Start of Data extracts
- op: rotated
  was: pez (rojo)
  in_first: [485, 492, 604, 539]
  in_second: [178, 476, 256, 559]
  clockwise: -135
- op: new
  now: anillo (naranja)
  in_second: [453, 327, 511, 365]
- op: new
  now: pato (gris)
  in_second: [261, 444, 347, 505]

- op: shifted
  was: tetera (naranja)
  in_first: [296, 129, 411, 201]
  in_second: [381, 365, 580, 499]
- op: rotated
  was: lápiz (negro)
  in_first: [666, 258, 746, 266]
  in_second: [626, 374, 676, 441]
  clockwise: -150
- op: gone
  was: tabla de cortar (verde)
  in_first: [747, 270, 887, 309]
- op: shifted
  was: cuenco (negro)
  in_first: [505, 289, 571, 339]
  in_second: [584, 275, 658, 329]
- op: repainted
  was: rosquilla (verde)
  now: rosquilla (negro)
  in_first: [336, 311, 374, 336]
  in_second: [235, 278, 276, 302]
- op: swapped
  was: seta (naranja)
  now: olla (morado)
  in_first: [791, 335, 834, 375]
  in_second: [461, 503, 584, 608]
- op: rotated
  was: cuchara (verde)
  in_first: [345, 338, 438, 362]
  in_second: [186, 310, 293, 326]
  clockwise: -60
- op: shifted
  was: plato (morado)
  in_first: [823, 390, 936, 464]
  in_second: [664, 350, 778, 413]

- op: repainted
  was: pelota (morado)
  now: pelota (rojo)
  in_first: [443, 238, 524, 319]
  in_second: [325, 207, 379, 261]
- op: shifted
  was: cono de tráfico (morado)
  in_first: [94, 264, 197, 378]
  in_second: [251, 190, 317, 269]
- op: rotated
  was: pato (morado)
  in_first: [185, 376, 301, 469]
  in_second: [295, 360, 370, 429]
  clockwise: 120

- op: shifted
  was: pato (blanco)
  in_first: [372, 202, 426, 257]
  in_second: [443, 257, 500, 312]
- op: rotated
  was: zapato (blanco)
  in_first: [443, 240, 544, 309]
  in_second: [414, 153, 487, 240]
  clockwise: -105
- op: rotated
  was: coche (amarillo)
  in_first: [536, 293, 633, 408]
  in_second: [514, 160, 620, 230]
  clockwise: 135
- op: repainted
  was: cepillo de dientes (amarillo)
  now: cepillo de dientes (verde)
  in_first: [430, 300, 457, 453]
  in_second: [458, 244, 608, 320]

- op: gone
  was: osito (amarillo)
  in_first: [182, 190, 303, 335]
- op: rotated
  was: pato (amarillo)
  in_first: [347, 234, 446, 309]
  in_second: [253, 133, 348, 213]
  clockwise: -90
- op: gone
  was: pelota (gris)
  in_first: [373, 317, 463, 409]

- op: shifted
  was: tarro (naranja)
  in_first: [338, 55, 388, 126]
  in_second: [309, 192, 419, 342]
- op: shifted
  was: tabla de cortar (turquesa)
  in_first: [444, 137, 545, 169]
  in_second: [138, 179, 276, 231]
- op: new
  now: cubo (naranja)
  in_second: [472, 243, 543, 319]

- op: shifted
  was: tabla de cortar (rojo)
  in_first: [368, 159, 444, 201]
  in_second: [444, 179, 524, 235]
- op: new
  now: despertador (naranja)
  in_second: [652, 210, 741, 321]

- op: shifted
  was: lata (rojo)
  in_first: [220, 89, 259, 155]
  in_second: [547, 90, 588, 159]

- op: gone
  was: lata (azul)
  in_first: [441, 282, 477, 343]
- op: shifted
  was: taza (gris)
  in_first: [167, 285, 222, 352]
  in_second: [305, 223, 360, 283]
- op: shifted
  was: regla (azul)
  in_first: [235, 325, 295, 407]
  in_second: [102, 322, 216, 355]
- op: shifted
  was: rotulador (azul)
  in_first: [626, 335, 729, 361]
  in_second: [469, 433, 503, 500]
End of Data extracts
Copy out all lines of the material containing the word "amarillo".

- **Solution**
  was: coche (amarillo)
  was: cepillo de dientes (amarillo)
  was: osito (amarillo)
  was: pato (amarillo)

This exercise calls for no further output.